Listed records section start
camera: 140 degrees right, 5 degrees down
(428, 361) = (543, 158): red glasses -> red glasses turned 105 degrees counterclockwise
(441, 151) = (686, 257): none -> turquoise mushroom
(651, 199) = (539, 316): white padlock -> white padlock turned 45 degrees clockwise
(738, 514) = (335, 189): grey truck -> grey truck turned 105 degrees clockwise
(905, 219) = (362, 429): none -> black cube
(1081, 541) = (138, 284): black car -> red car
Listed records section end
Listed records section start
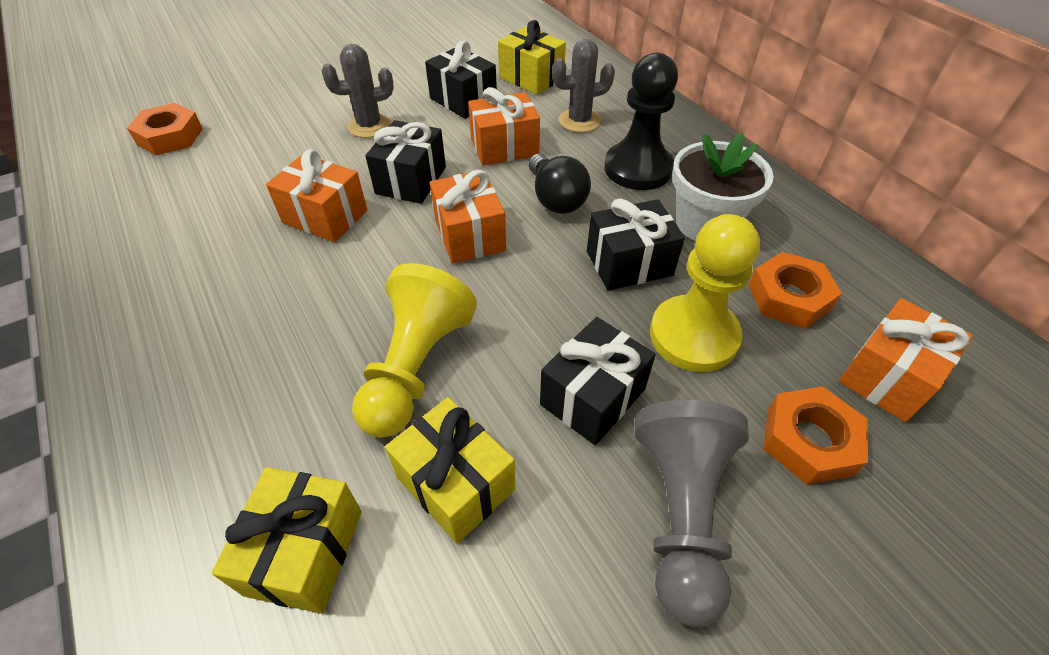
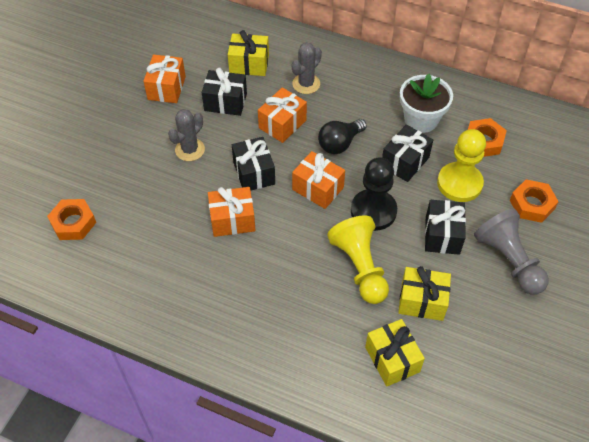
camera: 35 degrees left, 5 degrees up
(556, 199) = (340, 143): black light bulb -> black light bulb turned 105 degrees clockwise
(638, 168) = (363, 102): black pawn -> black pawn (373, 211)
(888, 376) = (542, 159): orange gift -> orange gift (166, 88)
Listed records section end
_Work instructions_
Filter the records above for "black" and copy every matching line.

_Response_
(905, 219) = (362, 429): none -> black cube
(1081, 541) = (138, 284): black car -> red car
(556, 199) = (340, 143): black light bulb -> black light bulb turned 105 degrees clockwise
(638, 168) = (363, 102): black pawn -> black pawn (373, 211)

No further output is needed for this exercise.